● **WHAT IS EXPECTED**
Copy every record word for word.

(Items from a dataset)
* * * * * * *
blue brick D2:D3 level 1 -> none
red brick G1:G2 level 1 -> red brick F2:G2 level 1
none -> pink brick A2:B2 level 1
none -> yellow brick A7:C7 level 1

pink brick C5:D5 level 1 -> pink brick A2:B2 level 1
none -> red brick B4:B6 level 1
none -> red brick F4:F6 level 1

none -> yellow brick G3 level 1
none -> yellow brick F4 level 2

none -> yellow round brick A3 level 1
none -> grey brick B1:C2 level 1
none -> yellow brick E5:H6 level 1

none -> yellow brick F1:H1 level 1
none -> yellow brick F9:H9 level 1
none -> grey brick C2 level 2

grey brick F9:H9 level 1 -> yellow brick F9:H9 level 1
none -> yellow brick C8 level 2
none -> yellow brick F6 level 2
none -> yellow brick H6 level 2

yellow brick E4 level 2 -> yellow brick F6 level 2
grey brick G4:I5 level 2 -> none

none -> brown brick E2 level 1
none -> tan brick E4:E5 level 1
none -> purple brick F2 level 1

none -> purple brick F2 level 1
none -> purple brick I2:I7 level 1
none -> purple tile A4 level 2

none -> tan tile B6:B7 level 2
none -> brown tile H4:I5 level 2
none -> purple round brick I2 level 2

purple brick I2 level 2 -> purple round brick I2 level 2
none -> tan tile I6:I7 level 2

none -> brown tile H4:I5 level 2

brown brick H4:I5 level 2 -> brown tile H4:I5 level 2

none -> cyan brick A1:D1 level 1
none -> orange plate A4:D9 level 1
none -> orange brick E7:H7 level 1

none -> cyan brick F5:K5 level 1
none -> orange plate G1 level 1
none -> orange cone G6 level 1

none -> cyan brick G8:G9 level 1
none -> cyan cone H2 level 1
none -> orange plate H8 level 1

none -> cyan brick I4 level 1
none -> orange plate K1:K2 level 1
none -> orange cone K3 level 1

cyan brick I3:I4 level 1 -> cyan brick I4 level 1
* * * * * * *
● **RESULT FOR THIS EXERCISE**
blue brick D2:D3 level 1 -> none
red brick G1:G2 level 1 -> red brick F2:G2 level 1
none -> pink brick A2:B2 level 1
none -> yellow brick A7:C7 level 1

pink brick C5:D5 level 1 -> pink brick A2:B2 level 1
none -> red brick B4:B6 level 1
none -> red brick F4:F6 level 1

none -> yellow brick G3 level 1
none -> yellow brick F4 level 2

none -> yellow round brick A3 level 1
none -> grey brick B1:C2 level 1
none -> yellow brick E5:H6 level 1

none -> yellow brick F1:H1 level 1
none -> yellow brick F9:H9 level 1
none -> grey brick C2 level 2

grey brick F9:H9 level 1 -> yellow brick F9:H9 level 1
none -> yellow brick C8 level 2
none -> yellow brick F6 level 2
none -> yellow brick H6 level 2

yellow brick E4 level 2 -> yellow brick F6 level 2
grey brick G4:I5 level 2 -> none

none -> brown brick E2 level 1
none -> tan brick E4:E5 level 1
none -> purple brick F2 level 1

none -> purple brick F2 level 1
none -> purple brick I2:I7 level 1
none -> purple tile A4 level 2

none -> tan tile B6:B7 level 2
none -> brown tile H4:I5 level 2
none -> purple round brick I2 level 2

purple brick I2 level 2 -> purple round brick I2 level 2
none -> tan tile I6:I7 level 2

none -> brown tile H4:I5 level 2

brown brick H4:I5 level 2 -> brown tile H4:I5 level 2

none -> cyan brick A1:D1 level 1
none -> orange plate A4:D9 level 1
none -> orange brick E7:H7 level 1

none -> cyan brick F5:K5 level 1
none -> orange plate G1 level 1
none -> orange cone G6 level 1

none -> cyan brick G8:G9 level 1
none -> cyan cone H2 level 1
none -> orange plate H8 level 1

none -> cyan brick I4 level 1
none -> orange plate K1:K2 level 1
none -> orange cone K3 level 1

cyan brick I3:I4 level 1 -> cyan brick I4 level 1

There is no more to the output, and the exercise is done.